• **Task requirements**:
Since only the words are wanted, reproduce every entry exactly and leave the images behind.
(Data extract begins)
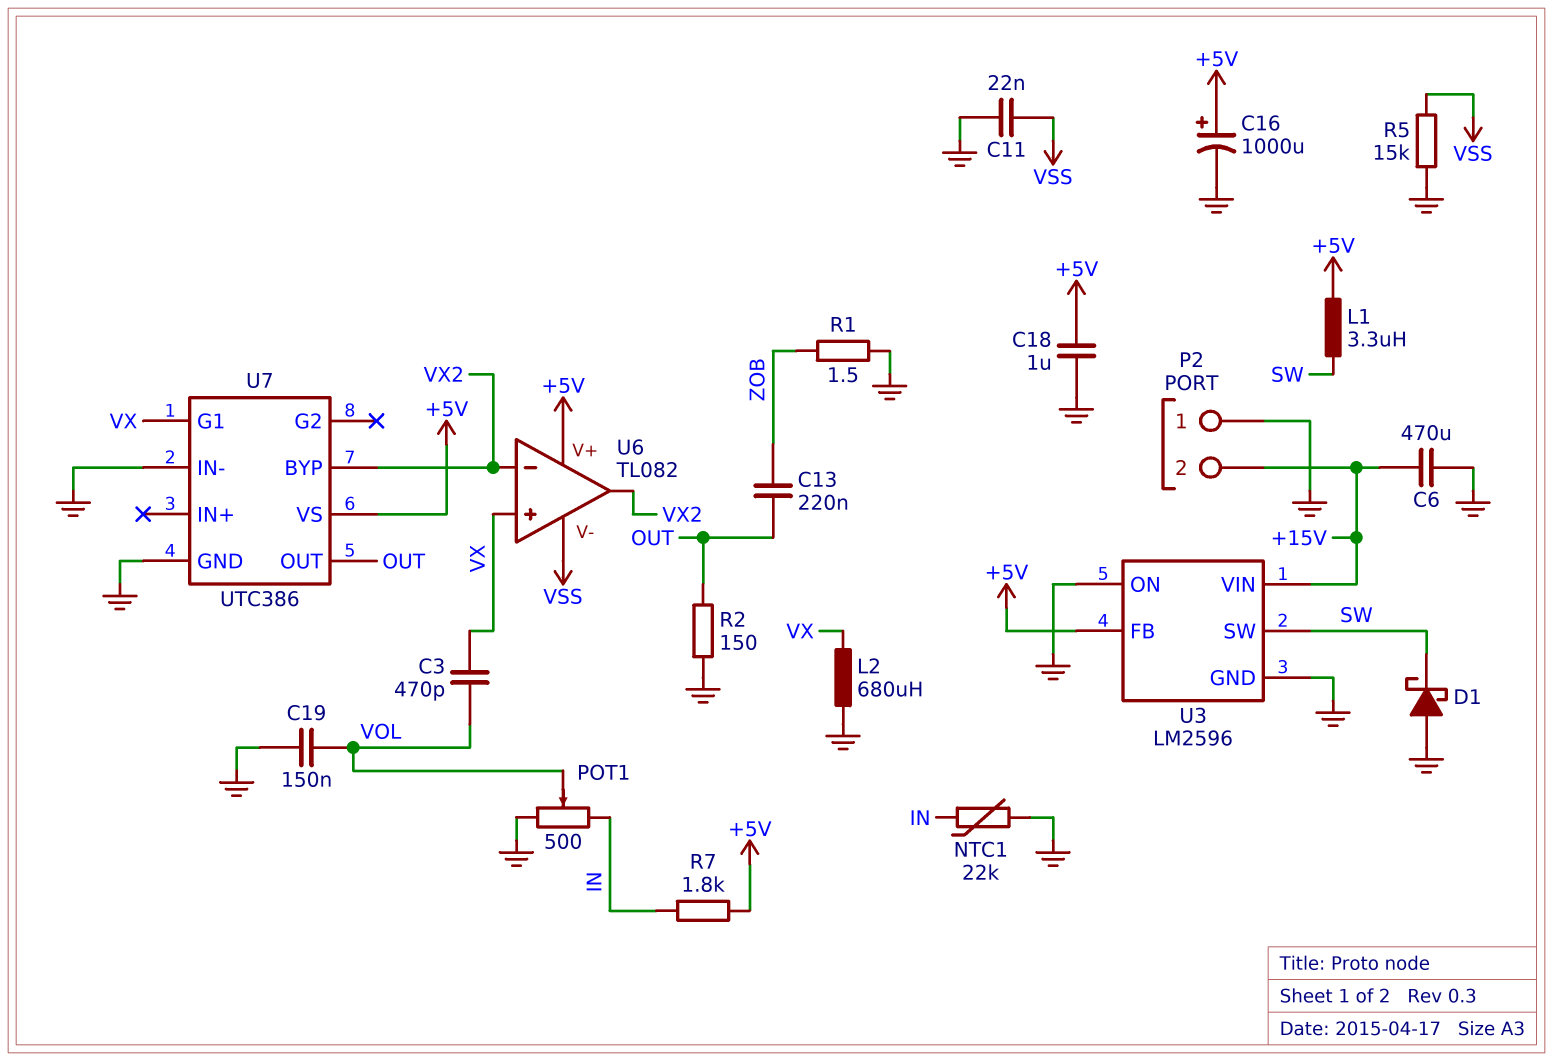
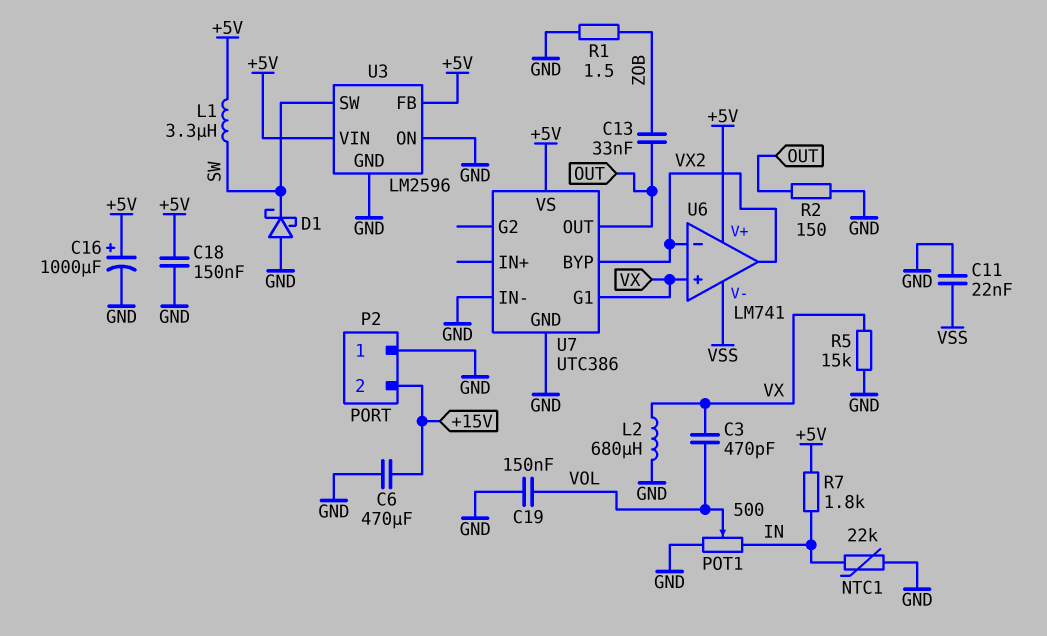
C13: 220nF (OUT, ZOB) -> 33nF (OUT, ZOB)
C18: 1uF (+5V, GND) -> 150nF (+5V, GND)
R5: 15k (GND, VSS) -> 15k (GND, VX)
U3 pin VIN: +15V -> +5V
U6: TL082 -> LM741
(Data extract ends)
• **Answer space**:
C13: 220nF (OUT, ZOB) -> 33nF (OUT, ZOB)
C18: 1uF (+5V, GND) -> 150nF (+5V, GND)
R5: 15k (GND, VSS) -> 15k (GND, VX)
U3 pin VIN: +15V -> +5V
U6: TL082 -> LM741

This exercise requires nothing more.